» STATED TASK: Could you copy the text of the material below word for word, leaving out the pictures?

» INFORMATION SHOWN:
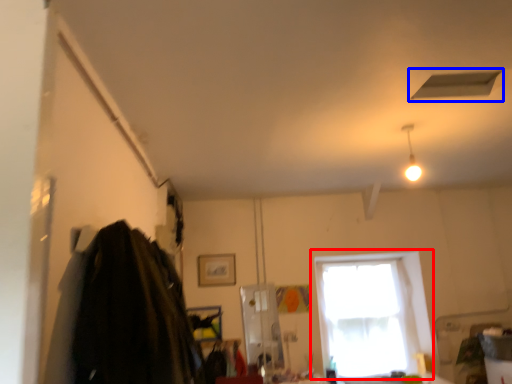
Question: Which object is closer to the camera taking this photo, window (highlighted by a red box) or exhaust hood (highlighted by a blue box)?

Choices:
 (A) window
 (B) exhaust hood

Answer: (B)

» WRITTEN RESPONSE:
Question: Which object is closer to the camera taking this photo, window (highlighted by a red box) or exhaust hood (highlighted by a blue box)?

Choices:
 (A) window
 (B) exhaust hood

Answer: (B)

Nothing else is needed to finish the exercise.